* [Prompt]: Make an exact copy of the listing below. Pictures stay out of it.

________________________

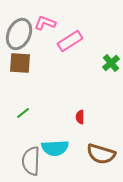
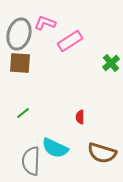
gray ellipse: rotated 8 degrees counterclockwise
cyan semicircle: rotated 28 degrees clockwise
brown semicircle: moved 1 px right, 1 px up
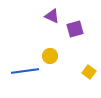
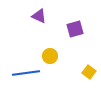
purple triangle: moved 13 px left
blue line: moved 1 px right, 2 px down
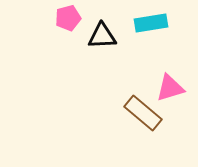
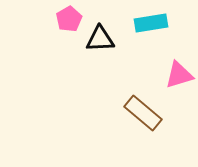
pink pentagon: moved 1 px right, 1 px down; rotated 15 degrees counterclockwise
black triangle: moved 2 px left, 3 px down
pink triangle: moved 9 px right, 13 px up
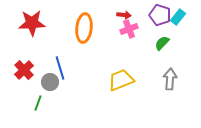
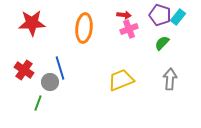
red cross: rotated 12 degrees counterclockwise
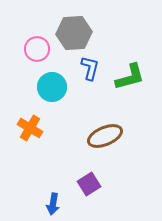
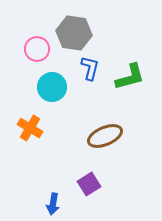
gray hexagon: rotated 12 degrees clockwise
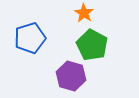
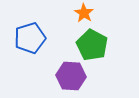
purple hexagon: rotated 12 degrees counterclockwise
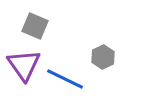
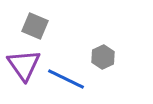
blue line: moved 1 px right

________________________

* [Problem solution]:
gray ellipse: rotated 8 degrees counterclockwise
cyan semicircle: rotated 28 degrees clockwise
brown semicircle: moved 1 px right, 1 px up
purple triangle: moved 13 px left
blue line: moved 1 px right, 2 px down
pink pentagon: moved 1 px right, 1 px down; rotated 15 degrees counterclockwise
black triangle: moved 2 px left, 3 px down
pink triangle: moved 9 px right, 13 px up
red cross: rotated 12 degrees counterclockwise
gray hexagon: rotated 12 degrees clockwise
purple hexagon: rotated 12 degrees counterclockwise
blue line: moved 1 px right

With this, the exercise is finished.